(Collected data entries)
[Start of section]
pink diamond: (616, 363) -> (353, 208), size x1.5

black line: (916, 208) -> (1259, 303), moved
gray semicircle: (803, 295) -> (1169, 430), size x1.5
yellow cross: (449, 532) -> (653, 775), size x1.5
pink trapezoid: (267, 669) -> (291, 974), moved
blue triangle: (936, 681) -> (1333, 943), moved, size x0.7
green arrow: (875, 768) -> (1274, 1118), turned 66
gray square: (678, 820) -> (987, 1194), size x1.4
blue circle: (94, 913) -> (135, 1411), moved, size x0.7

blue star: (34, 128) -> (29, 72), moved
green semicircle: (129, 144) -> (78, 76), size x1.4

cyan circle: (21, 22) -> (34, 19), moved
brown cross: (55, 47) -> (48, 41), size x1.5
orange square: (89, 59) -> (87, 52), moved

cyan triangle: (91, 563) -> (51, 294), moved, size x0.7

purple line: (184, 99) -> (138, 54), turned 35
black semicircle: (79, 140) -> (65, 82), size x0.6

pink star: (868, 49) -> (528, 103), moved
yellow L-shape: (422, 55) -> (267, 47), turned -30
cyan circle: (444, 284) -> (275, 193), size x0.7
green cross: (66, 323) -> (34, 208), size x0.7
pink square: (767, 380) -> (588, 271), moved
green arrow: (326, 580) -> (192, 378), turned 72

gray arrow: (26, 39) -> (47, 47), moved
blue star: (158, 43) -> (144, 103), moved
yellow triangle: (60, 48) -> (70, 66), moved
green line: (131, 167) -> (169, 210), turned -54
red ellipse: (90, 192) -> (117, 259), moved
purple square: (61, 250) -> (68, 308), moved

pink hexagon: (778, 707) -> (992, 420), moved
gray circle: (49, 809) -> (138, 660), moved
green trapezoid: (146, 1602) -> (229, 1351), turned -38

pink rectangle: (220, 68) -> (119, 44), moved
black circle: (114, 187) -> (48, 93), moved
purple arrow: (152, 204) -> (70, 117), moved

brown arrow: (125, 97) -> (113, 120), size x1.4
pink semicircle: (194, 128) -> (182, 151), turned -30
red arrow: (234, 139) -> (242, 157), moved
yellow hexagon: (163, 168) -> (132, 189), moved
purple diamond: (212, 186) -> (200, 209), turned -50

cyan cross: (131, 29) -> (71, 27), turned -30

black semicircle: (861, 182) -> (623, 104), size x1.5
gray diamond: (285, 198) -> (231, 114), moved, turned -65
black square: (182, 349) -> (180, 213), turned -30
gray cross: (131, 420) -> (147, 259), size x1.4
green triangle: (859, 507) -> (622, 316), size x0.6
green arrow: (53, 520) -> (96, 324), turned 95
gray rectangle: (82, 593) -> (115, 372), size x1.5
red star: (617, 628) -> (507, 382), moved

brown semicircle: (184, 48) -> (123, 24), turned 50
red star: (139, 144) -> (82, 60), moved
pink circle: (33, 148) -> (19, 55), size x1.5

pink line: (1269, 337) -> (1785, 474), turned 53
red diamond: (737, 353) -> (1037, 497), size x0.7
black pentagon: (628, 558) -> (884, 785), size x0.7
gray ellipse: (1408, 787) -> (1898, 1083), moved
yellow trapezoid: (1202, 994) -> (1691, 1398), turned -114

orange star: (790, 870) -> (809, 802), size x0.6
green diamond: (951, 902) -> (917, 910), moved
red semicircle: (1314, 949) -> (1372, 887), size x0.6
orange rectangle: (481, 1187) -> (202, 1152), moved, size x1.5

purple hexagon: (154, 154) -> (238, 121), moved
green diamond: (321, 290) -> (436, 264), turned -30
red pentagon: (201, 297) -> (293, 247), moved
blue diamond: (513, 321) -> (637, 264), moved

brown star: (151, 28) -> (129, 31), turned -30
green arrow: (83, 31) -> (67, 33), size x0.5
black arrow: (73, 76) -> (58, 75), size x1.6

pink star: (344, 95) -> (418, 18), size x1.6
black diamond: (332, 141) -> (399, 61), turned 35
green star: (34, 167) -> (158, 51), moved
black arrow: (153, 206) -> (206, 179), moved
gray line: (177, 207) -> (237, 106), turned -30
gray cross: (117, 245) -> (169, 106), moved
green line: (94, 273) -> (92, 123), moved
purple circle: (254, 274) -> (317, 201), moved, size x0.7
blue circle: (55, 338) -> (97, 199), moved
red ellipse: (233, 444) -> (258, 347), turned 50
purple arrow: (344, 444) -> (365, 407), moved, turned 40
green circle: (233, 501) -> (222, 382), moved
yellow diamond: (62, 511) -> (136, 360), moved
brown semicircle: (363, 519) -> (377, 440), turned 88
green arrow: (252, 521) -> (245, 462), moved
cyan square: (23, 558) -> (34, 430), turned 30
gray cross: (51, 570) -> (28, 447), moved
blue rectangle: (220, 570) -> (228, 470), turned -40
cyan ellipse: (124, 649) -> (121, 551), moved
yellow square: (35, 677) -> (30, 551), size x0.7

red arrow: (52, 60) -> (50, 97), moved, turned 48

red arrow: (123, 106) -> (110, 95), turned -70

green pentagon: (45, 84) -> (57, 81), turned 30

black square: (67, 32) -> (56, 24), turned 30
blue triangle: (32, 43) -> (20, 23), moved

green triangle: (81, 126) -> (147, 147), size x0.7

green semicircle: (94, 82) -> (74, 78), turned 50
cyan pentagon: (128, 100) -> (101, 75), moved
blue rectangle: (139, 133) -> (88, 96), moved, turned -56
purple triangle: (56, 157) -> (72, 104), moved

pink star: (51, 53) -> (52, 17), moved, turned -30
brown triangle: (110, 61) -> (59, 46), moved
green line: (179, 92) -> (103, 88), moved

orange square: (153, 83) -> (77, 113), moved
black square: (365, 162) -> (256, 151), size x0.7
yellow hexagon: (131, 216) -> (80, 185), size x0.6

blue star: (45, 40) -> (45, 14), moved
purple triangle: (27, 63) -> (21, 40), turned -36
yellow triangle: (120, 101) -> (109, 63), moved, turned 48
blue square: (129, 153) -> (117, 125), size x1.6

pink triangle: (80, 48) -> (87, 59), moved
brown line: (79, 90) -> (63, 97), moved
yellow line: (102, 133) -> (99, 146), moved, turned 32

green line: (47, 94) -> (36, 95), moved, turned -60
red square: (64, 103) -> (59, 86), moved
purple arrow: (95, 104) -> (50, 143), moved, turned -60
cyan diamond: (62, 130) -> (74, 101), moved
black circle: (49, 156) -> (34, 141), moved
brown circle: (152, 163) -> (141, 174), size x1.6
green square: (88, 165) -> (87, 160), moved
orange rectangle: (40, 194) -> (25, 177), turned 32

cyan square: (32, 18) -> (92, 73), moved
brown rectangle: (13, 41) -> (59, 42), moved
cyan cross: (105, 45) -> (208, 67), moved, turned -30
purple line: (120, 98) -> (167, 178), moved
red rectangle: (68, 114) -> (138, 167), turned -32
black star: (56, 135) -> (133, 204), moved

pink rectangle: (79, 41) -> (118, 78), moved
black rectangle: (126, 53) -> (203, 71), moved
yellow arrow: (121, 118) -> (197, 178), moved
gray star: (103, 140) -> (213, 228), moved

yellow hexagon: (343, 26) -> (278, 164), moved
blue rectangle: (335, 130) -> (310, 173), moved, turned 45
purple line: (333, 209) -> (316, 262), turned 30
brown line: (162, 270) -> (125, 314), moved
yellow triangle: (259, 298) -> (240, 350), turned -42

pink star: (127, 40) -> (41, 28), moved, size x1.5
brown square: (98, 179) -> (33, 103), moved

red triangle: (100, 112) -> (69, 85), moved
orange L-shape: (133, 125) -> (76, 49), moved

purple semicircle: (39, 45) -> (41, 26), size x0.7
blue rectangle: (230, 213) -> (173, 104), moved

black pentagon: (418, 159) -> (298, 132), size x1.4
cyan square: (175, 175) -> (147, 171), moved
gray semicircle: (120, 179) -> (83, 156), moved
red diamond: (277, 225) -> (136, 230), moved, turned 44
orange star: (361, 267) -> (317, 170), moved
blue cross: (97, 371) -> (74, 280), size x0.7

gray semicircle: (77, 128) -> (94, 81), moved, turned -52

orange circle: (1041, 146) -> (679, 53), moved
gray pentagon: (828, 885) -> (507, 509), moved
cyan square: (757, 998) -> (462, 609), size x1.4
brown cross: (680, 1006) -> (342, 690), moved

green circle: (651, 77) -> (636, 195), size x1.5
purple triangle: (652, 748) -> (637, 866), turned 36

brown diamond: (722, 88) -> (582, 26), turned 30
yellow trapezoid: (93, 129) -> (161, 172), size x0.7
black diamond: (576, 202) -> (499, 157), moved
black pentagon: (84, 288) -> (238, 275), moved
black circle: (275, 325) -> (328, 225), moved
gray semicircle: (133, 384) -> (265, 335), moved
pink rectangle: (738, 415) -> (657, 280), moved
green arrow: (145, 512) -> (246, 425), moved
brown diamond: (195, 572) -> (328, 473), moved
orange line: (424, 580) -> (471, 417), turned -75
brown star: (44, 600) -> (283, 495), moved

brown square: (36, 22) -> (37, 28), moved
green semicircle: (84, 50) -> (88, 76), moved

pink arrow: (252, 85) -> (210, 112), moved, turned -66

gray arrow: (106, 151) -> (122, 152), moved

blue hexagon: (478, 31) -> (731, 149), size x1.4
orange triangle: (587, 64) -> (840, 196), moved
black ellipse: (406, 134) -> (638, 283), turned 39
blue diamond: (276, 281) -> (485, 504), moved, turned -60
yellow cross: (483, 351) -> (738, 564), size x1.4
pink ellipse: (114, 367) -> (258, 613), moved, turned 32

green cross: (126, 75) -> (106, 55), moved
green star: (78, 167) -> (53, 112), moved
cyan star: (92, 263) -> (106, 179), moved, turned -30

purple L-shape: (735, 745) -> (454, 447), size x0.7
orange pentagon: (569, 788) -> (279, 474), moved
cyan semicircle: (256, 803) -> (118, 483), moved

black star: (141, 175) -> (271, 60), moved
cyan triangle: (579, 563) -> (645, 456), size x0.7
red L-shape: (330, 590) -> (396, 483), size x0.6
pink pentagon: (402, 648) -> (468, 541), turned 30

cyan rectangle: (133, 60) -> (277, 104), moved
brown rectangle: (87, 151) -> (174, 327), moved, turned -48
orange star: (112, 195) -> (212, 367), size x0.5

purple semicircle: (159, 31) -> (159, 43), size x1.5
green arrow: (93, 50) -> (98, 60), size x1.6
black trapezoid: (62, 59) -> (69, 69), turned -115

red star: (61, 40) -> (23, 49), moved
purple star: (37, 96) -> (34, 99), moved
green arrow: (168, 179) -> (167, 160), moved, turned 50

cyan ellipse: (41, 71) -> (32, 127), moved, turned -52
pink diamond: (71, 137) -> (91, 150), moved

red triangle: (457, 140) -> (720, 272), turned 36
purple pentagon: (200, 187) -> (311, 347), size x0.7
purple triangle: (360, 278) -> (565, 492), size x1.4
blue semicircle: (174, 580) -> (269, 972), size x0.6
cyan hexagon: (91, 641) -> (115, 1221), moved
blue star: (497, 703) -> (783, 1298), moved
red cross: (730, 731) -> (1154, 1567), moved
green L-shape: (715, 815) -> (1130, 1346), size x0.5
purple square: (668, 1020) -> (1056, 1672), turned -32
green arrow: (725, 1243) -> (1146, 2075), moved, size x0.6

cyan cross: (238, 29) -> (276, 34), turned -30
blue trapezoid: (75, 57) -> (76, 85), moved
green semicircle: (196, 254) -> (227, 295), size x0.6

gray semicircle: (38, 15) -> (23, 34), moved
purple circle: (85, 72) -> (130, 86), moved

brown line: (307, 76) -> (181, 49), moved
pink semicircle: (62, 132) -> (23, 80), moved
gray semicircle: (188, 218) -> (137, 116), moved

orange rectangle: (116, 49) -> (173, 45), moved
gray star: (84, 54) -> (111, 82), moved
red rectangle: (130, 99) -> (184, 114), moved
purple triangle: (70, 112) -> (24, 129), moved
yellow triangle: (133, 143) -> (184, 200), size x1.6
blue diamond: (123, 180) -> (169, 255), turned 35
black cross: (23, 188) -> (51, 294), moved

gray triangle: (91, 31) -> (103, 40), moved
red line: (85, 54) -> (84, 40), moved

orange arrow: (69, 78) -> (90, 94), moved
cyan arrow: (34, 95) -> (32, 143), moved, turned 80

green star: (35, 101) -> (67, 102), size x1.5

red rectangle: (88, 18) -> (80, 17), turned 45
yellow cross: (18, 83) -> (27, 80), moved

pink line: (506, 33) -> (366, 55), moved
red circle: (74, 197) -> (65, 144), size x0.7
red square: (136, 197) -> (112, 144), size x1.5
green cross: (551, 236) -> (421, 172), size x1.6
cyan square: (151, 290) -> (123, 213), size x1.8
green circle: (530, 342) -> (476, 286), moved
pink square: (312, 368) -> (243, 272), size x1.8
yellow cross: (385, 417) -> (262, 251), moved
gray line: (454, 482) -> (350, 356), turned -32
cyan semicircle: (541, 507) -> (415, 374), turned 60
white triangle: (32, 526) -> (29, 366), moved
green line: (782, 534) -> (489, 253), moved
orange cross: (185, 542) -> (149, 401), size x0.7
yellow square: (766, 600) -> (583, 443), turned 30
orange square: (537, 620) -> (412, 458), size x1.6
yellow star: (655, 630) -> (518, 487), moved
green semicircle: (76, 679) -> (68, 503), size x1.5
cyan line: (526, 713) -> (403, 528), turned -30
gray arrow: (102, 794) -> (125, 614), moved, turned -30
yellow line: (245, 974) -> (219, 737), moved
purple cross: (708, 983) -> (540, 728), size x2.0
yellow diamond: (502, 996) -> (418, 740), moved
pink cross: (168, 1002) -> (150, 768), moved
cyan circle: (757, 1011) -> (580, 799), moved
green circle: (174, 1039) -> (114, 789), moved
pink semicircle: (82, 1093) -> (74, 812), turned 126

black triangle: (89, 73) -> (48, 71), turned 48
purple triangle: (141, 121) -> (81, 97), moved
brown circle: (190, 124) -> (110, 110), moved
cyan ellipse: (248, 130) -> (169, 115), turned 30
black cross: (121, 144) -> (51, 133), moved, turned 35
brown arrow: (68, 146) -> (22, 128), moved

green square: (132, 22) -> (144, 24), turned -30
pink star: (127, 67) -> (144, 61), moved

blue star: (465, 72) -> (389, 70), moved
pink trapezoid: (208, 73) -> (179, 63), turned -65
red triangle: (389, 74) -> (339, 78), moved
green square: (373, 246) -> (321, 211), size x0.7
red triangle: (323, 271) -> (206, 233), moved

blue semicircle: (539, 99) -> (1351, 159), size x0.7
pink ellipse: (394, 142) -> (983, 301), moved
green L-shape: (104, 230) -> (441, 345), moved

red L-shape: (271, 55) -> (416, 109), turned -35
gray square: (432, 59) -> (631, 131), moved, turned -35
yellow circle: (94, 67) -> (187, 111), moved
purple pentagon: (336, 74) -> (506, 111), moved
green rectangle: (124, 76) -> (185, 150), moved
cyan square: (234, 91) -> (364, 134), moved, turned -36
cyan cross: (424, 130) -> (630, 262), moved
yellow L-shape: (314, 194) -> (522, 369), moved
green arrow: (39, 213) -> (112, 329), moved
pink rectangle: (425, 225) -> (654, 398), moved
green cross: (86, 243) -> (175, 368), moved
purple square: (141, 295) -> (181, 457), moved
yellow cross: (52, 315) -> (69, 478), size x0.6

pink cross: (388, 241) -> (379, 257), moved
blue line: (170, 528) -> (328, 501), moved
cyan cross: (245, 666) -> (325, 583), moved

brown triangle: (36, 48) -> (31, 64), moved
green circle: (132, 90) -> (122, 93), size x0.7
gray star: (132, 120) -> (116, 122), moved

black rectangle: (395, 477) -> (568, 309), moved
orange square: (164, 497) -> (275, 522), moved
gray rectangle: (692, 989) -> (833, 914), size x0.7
[End of section]
TASK STATEMENT:
In the entries above, the lines from the one bearing "cyan square: (23, 558)" up to and including the one bearing "green pentagon: (45, 84)" should be transcribed exactly; no other line is wanted.

TASK RESULT:
cyan square: (23, 558) -> (34, 430), turned 30
gray cross: (51, 570) -> (28, 447), moved
blue rectangle: (220, 570) -> (228, 470), turned -40
cyan ellipse: (124, 649) -> (121, 551), moved
yellow square: (35, 677) -> (30, 551), size x0.7

red arrow: (52, 60) -> (50, 97), moved, turned 48

red arrow: (123, 106) -> (110, 95), turned -70

green pentagon: (45, 84) -> (57, 81), turned 30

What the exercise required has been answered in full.